ACTION ITEM:
Each line of the data must be given back verbatim, with pictures removed.

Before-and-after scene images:
------------------------------------

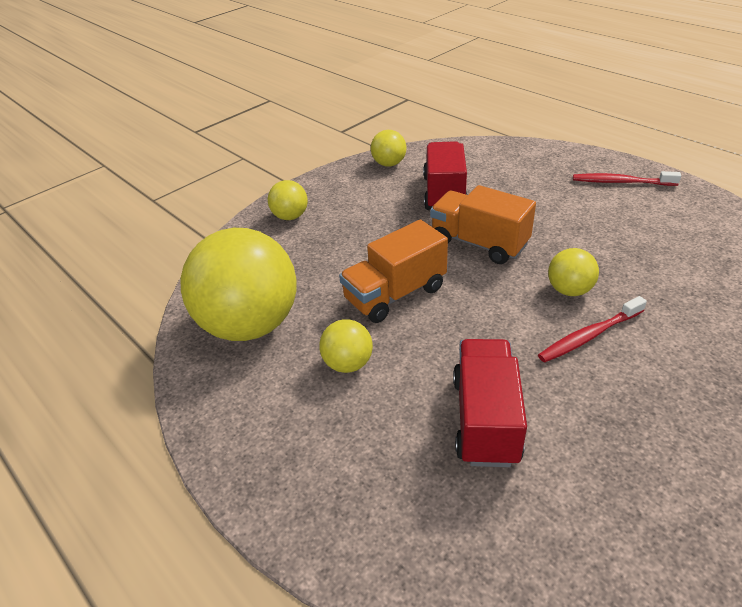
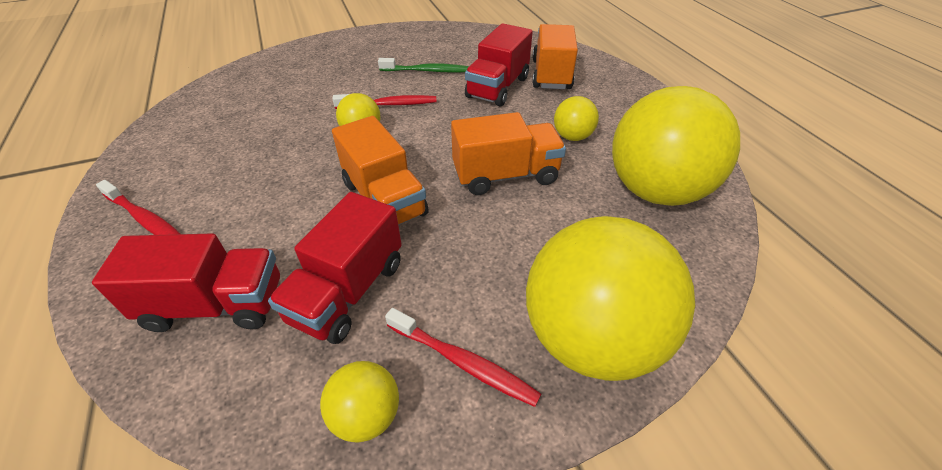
camera: 160 degrees left, 5 degrees up
(290, 216) = (591, 338): yellow ball -> yellow ball, size x2.23
(356, 189) = (463, 362): none -> red toothbrush
(425, 486) = (551, 74): none -> orange truck
(509, 168) = (216, 304): none -> red truck
(614, 418) = (427, 71): none -> green toothbrush

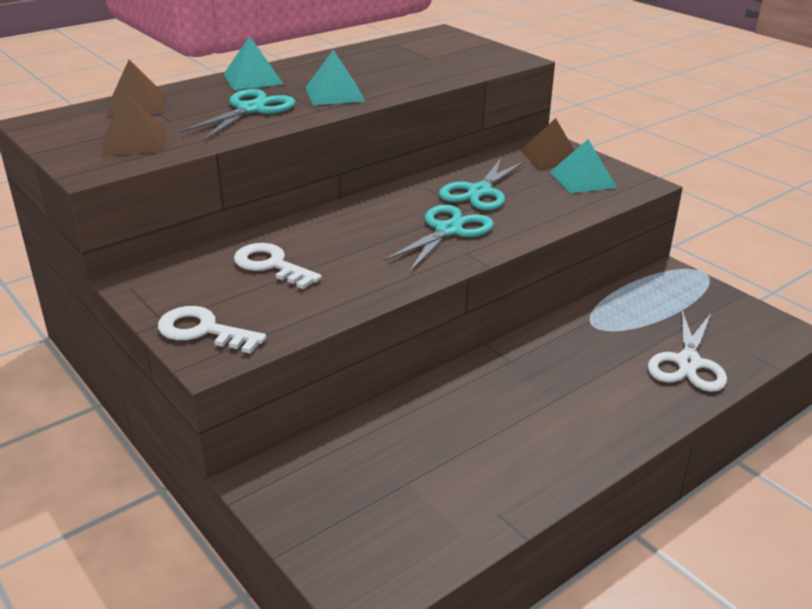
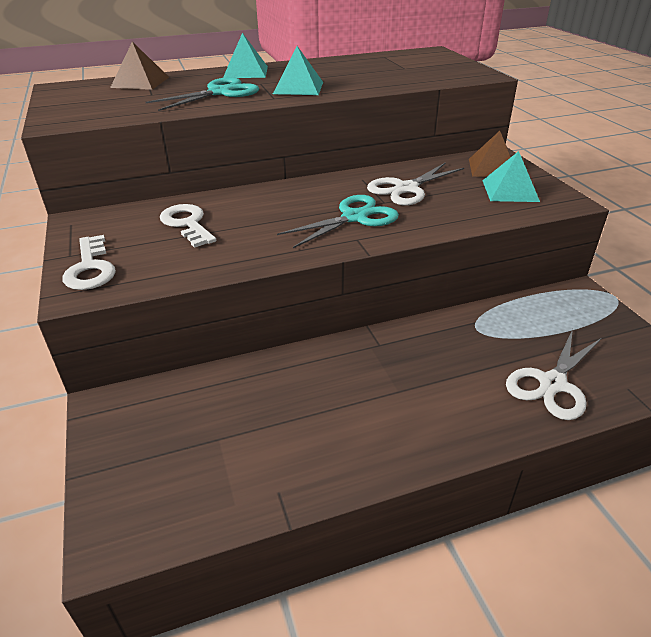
camera: 20 degrees right, 5 degrees up
(134, 142) = (109, 106): brown pyramid -> none
(203, 331) = (90, 268): white key -> white key turned 150 degrees counterclockwise
(479, 192) = (406, 189): turquoise scissors -> white scissors

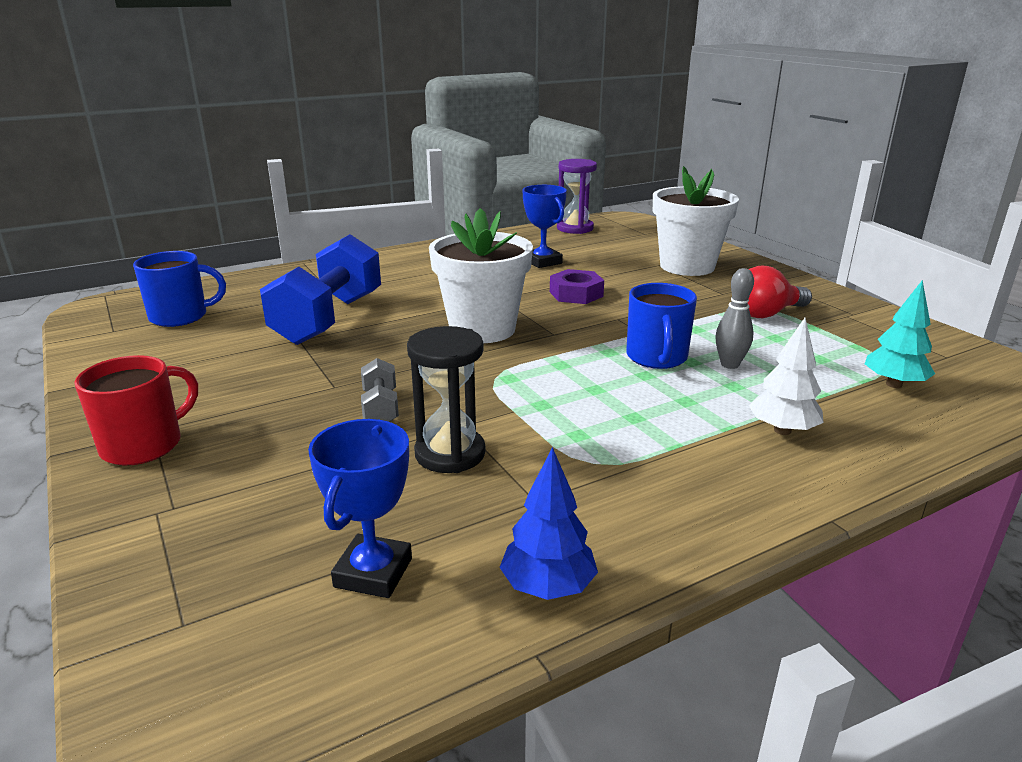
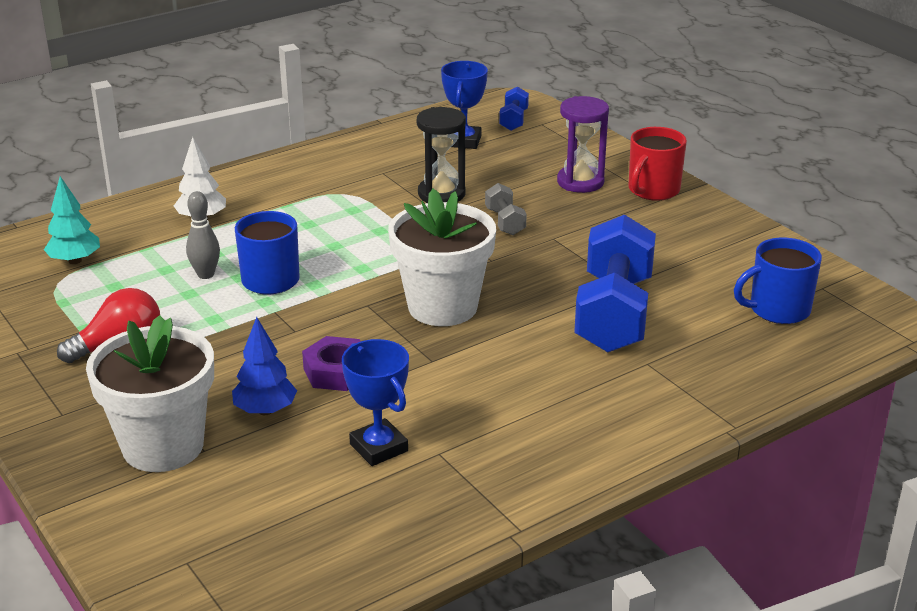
camera: 175 degrees right, 5 degrees up
(235, 641) = (513, 120): none -> blue dumbbell
(547, 587) = (376, 140): blue tree -> blue tree (265, 410)
(575, 228) = (316, 576): purple hourglass -> purple hourglass (580, 182)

------------------------------------

RESPONSE AREA:
camera: 160 degrees left, 5 degrees up
(290, 216) = (591, 338): yellow ball -> yellow ball, size x2.23
(356, 189) = (463, 362): none -> red toothbrush
(425, 486) = (551, 74): none -> orange truck
(509, 168) = (216, 304): none -> red truck
(614, 418) = (427, 71): none -> green toothbrush

camera: 20 degrees right, 5 degrees up
(134, 142) = (109, 106): brown pyramid -> none
(203, 331) = (90, 268): white key -> white key turned 150 degrees counterclockwise
(479, 192) = (406, 189): turquoise scissors -> white scissors

camera: 175 degrees right, 5 degrees up
(235, 641) = (513, 120): none -> blue dumbbell
(547, 587) = (376, 140): blue tree -> blue tree (265, 410)
(575, 228) = (316, 576): purple hourglass -> purple hourglass (580, 182)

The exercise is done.